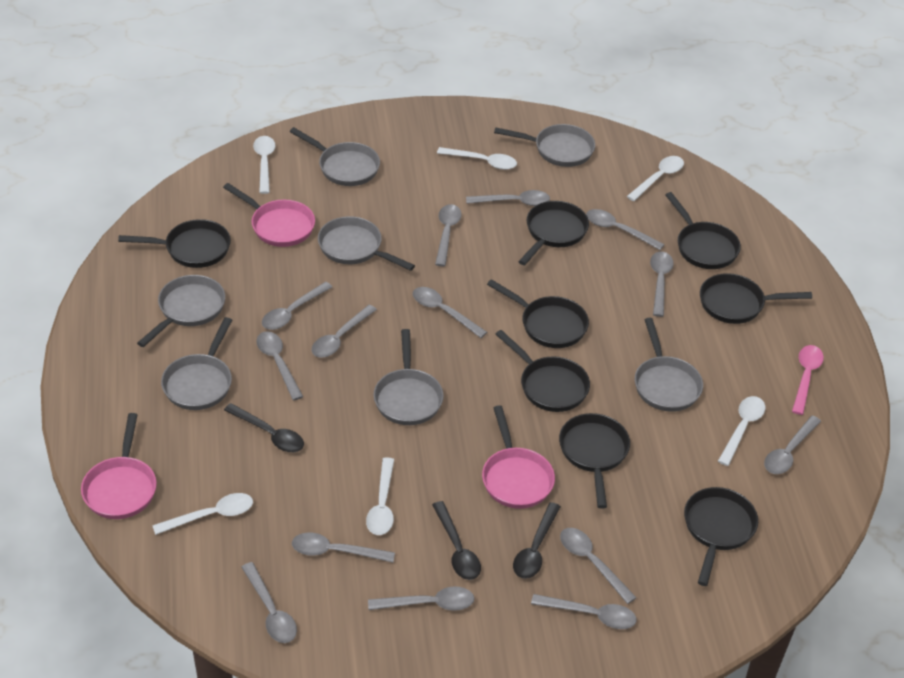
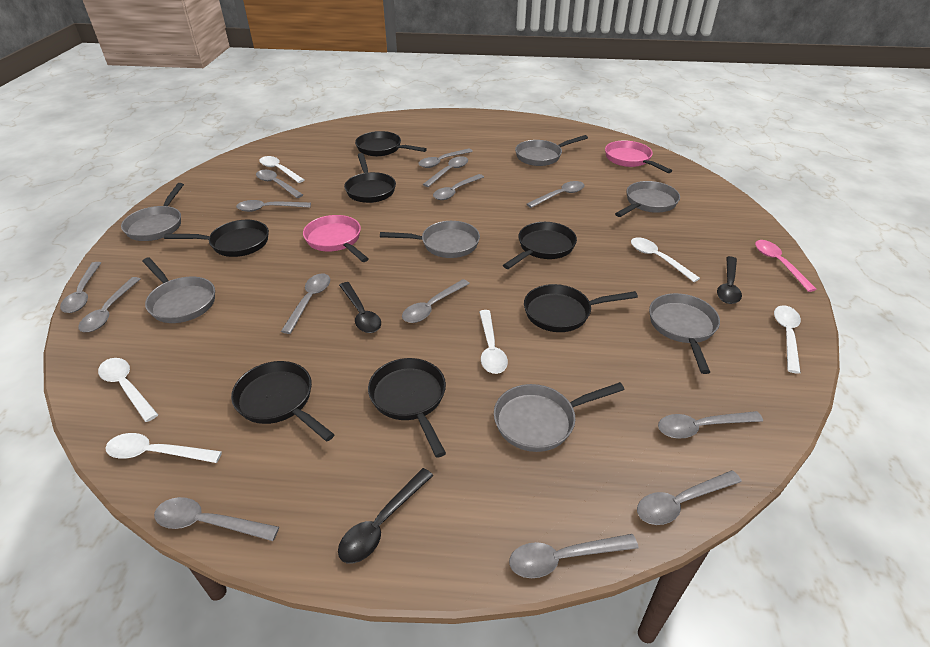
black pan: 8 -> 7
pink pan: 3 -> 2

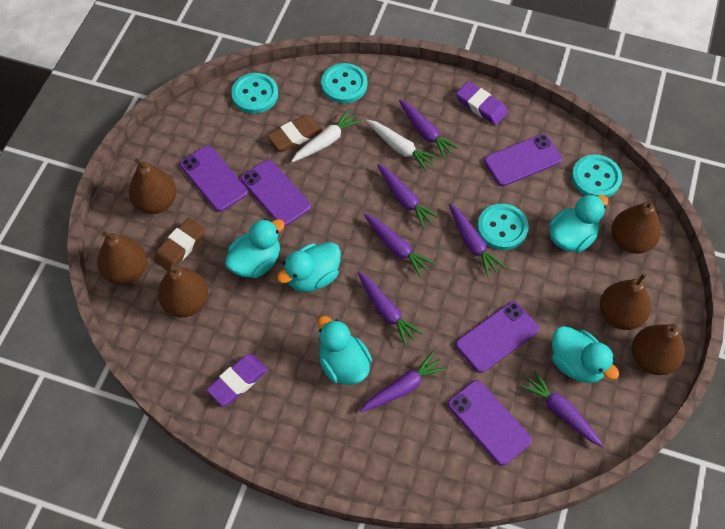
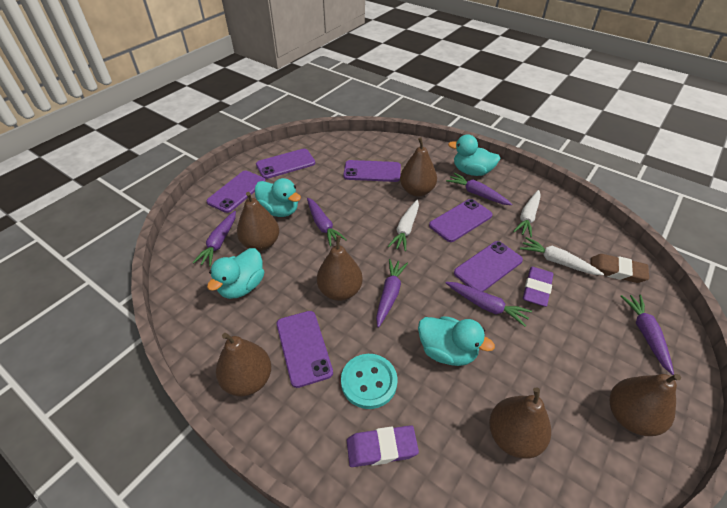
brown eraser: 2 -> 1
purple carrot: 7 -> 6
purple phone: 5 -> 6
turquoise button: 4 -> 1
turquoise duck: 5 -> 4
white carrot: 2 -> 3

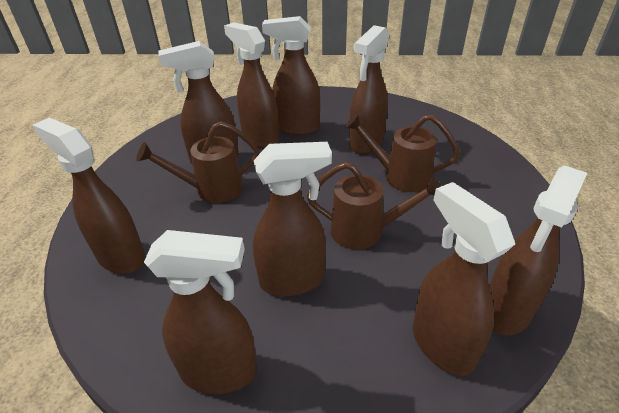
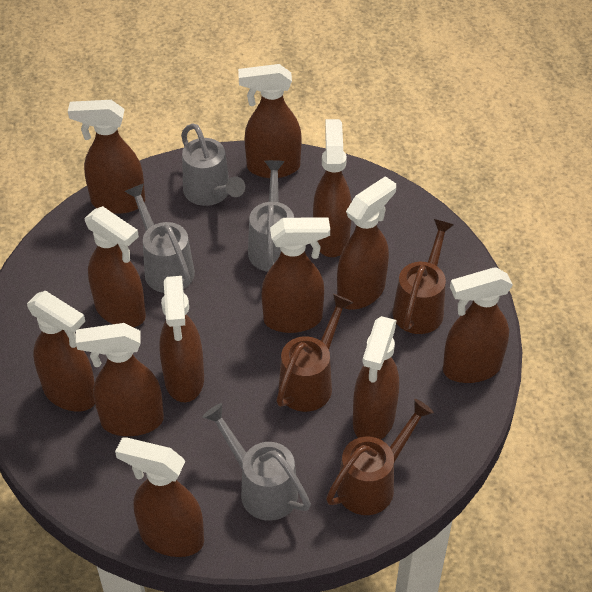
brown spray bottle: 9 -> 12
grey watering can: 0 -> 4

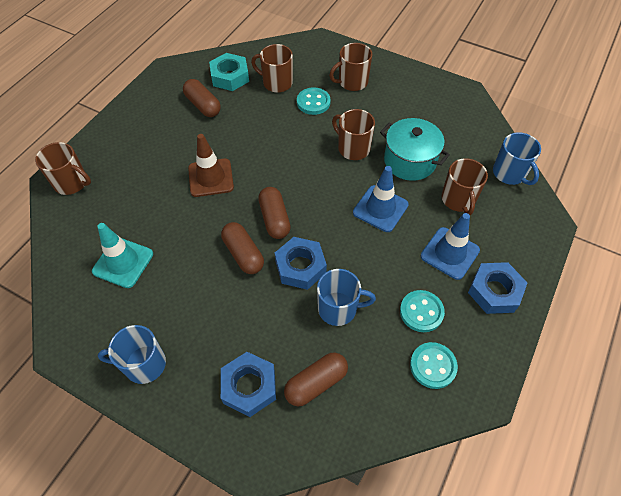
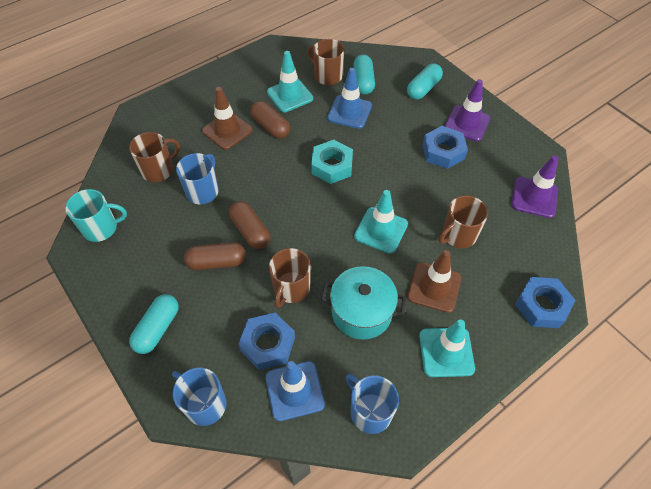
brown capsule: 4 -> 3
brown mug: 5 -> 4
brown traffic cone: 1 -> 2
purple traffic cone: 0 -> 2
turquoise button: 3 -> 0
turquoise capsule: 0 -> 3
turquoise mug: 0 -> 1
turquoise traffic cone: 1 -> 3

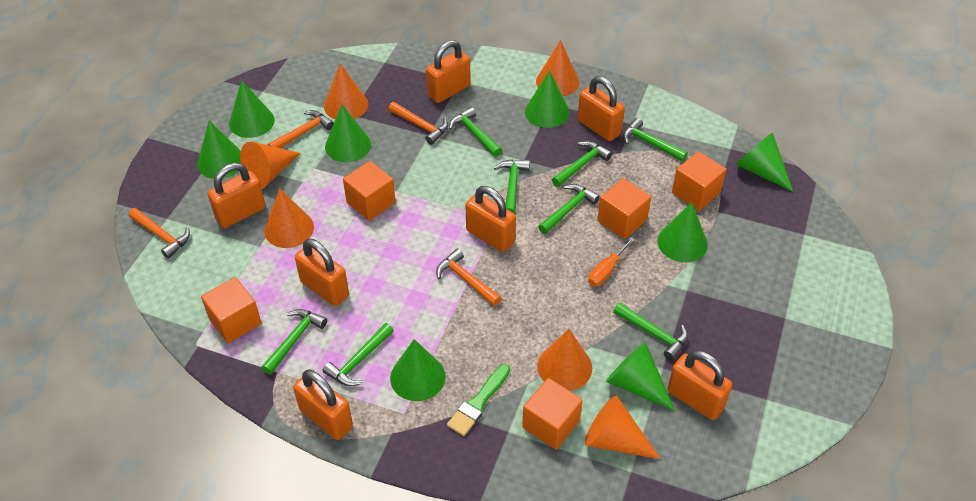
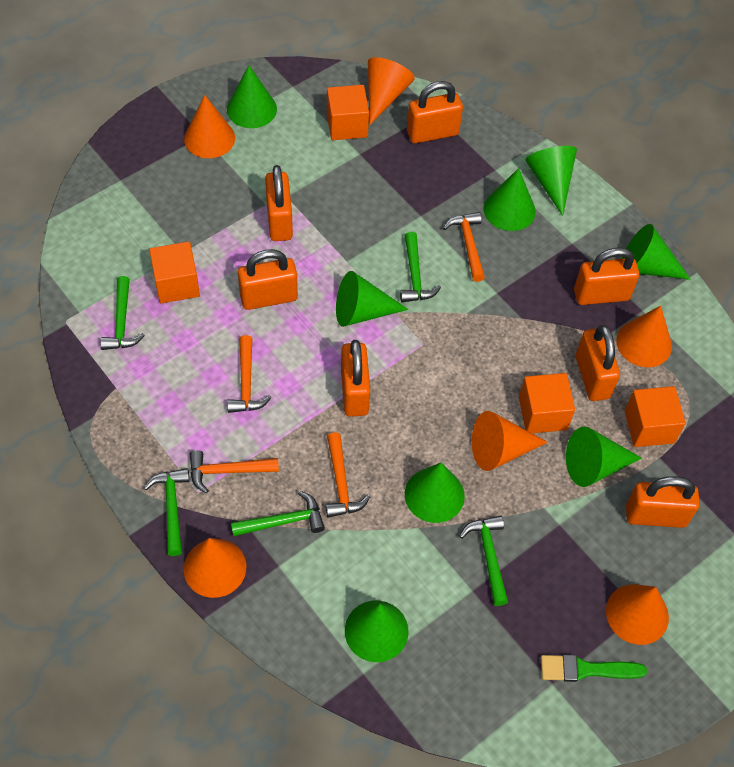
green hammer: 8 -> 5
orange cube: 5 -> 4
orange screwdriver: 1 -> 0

==

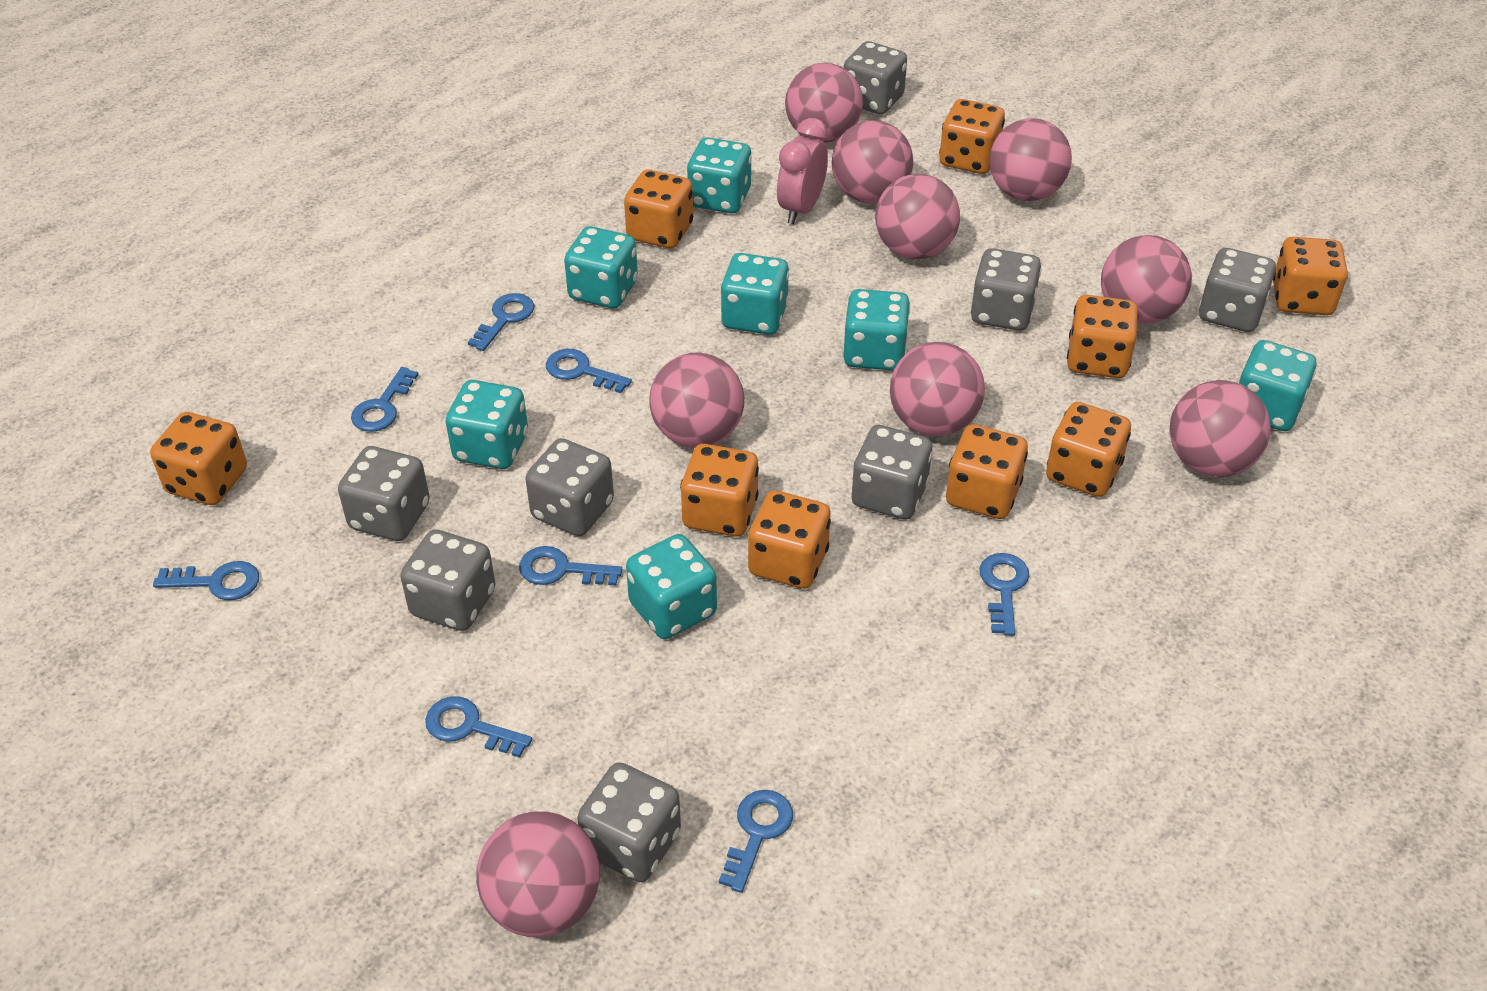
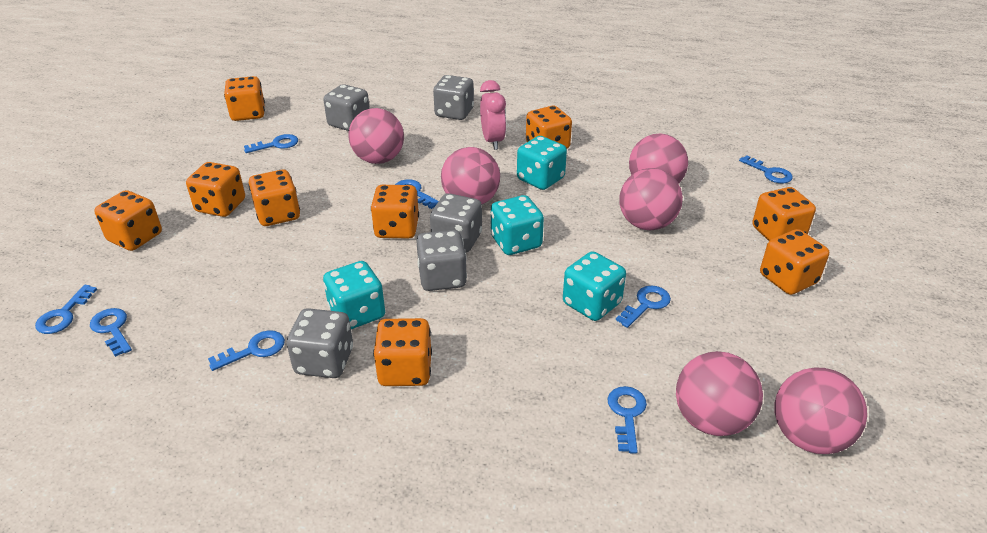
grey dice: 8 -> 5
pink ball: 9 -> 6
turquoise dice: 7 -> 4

--

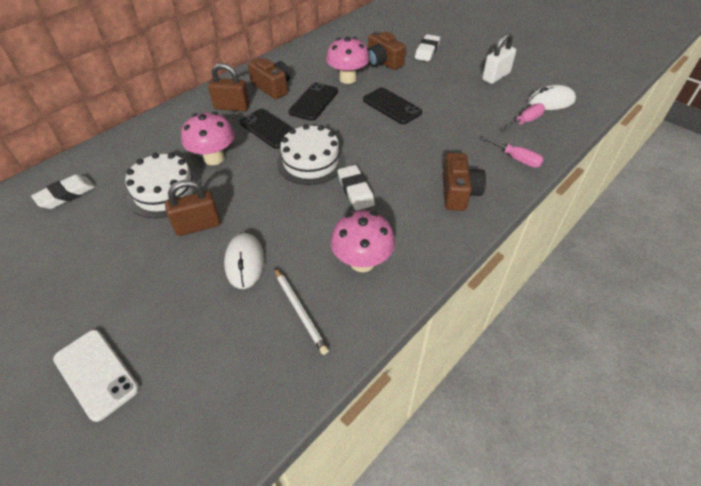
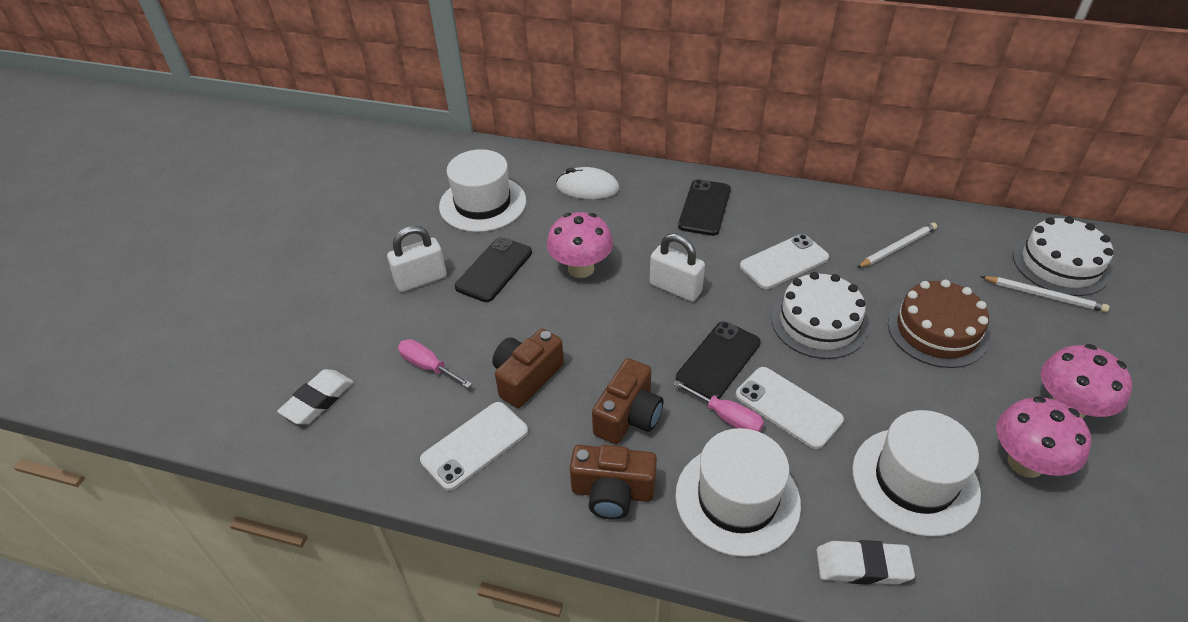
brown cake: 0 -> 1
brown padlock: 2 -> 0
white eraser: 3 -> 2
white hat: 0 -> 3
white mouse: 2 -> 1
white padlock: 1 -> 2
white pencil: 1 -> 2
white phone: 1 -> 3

• **Problem statement**
Every line in the records above with the string "button" in it should be shown.

• **Output for this task**
turquoise button: 4 -> 1
turquoise button: 3 -> 0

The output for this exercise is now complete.